**Task item**
Only the pictures are to be left out; please reproduce everything else in the data exactly.

**Recorded information**
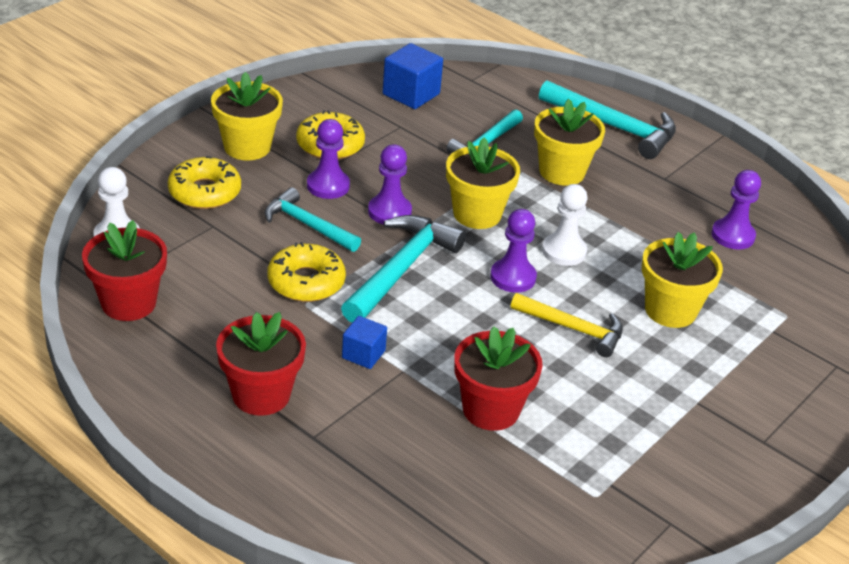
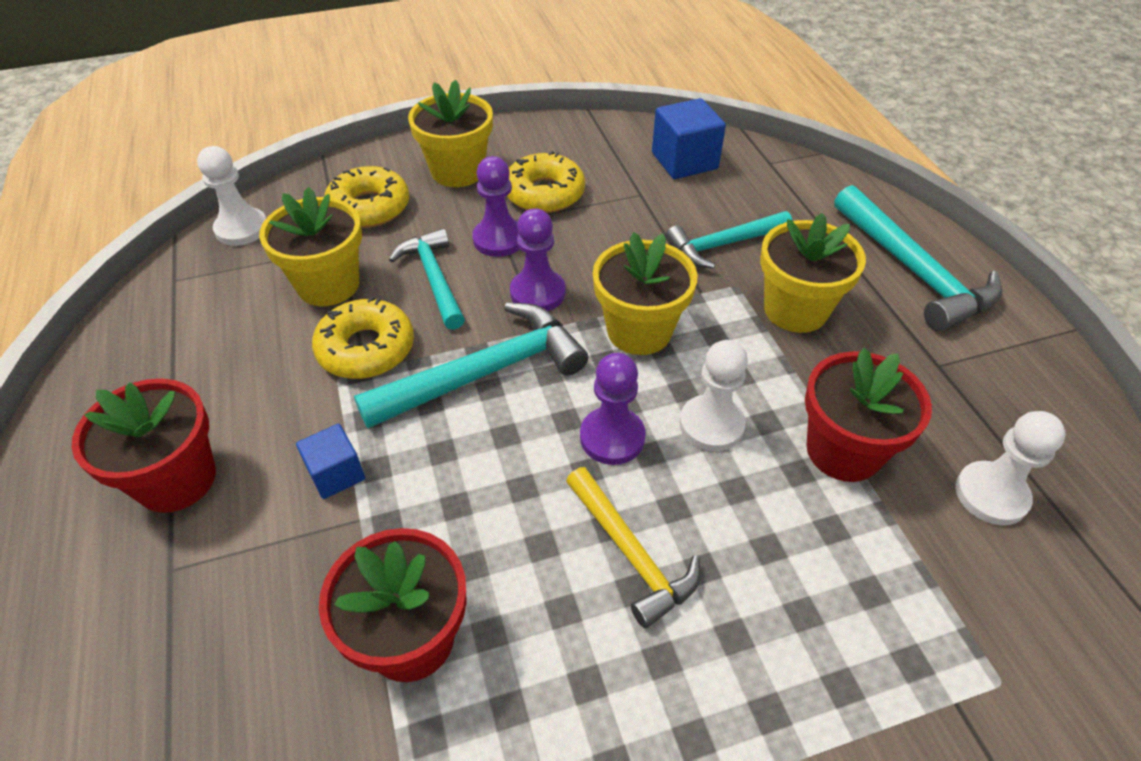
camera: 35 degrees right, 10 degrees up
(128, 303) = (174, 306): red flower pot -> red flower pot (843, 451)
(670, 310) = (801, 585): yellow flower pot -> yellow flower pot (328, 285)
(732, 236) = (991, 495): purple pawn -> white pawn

**Answer to this exercise**
camera: 35 degrees right, 10 degrees up
(128, 303) = (174, 306): red flower pot -> red flower pot (843, 451)
(670, 310) = (801, 585): yellow flower pot -> yellow flower pot (328, 285)
(732, 236) = (991, 495): purple pawn -> white pawn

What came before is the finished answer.